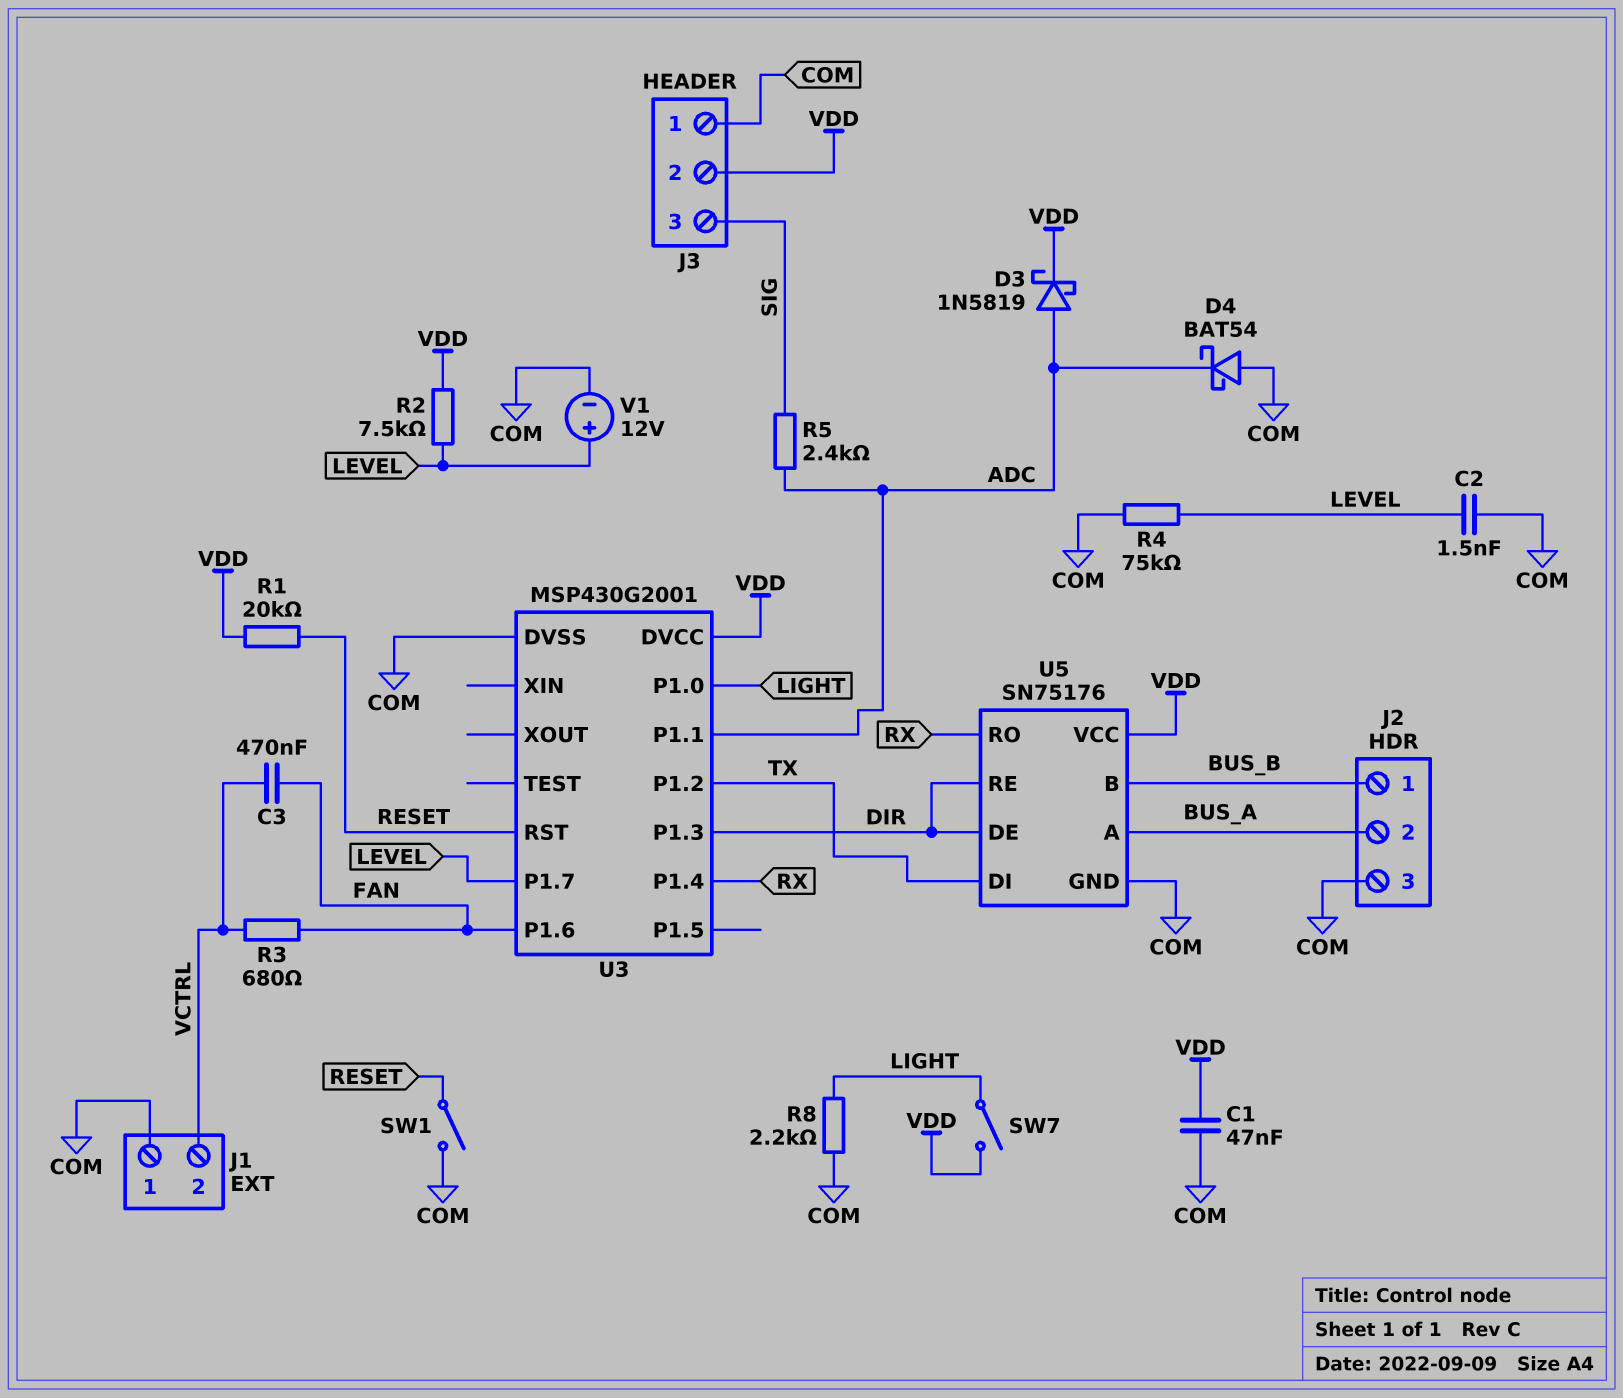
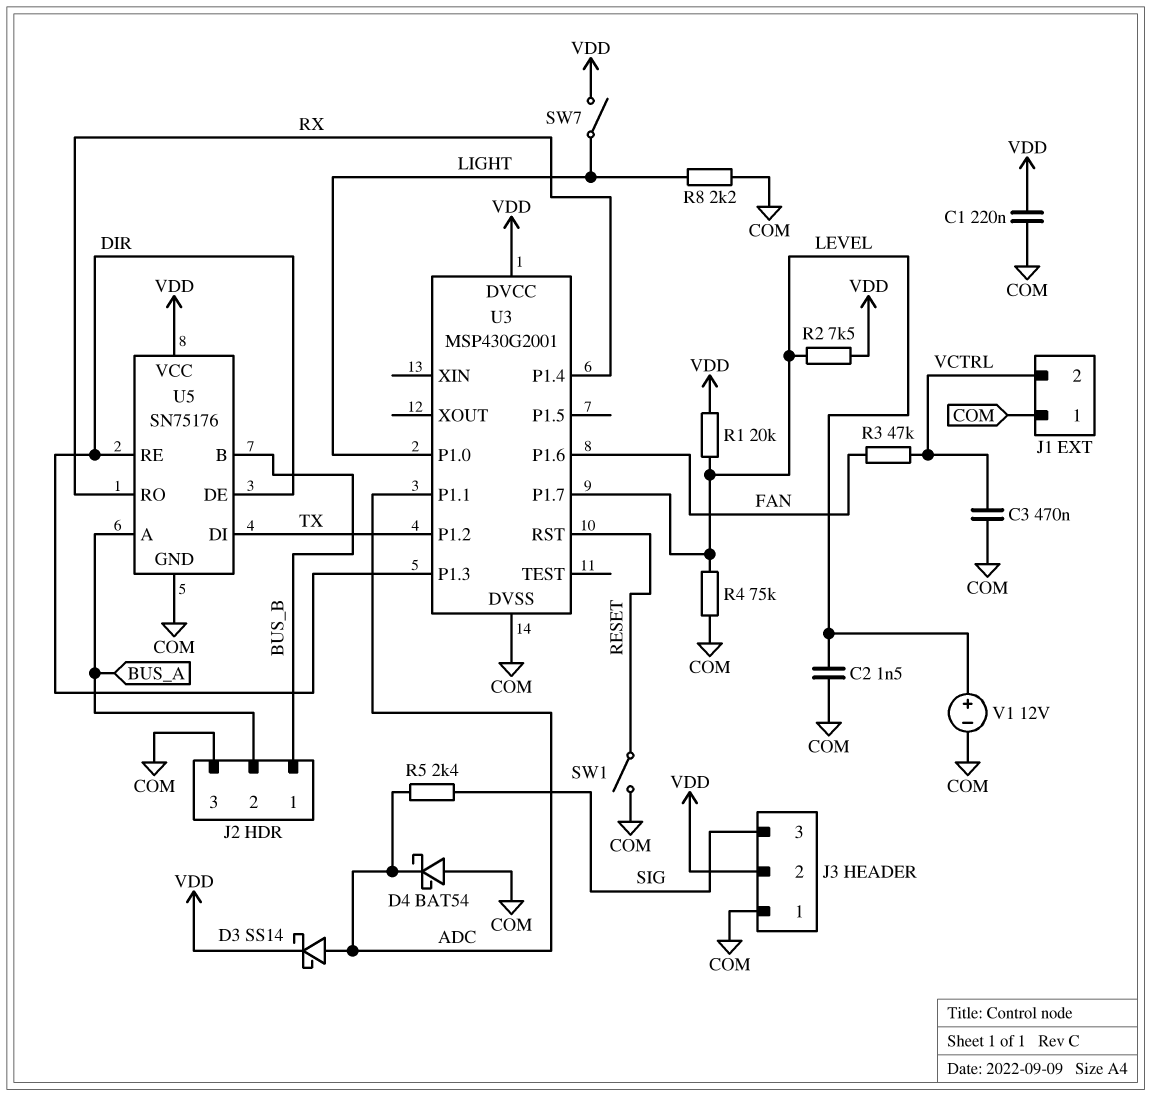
C1: 47nF (COM, VDD) -> 220nF (COM, VDD)
C3: 470nF (FAN, VCTRL) -> 470nF (COM, VCTRL)
D3: schottky 1N5819 (A ADC, K VDD) -> schottky SS14 (A ADC, K VDD)
R1: 20k (RESET, VDD) -> 20k (LEVEL, VDD)
R3: 680 (FAN, VCTRL) -> 47k (FAN, VCTRL)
==================================================
■ WHAT TO PRODUCE ■
Return each entry exactly as given. Leave the images out.

■ YOUR SOLUTION ■
C1: 47nF (COM, VDD) -> 220nF (COM, VDD)
C3: 470nF (FAN, VCTRL) -> 470nF (COM, VCTRL)
D3: schottky 1N5819 (A ADC, K VDD) -> schottky SS14 (A ADC, K VDD)
R1: 20k (RESET, VDD) -> 20k (LEVEL, VDD)
R3: 680 (FAN, VCTRL) -> 47k (FAN, VCTRL)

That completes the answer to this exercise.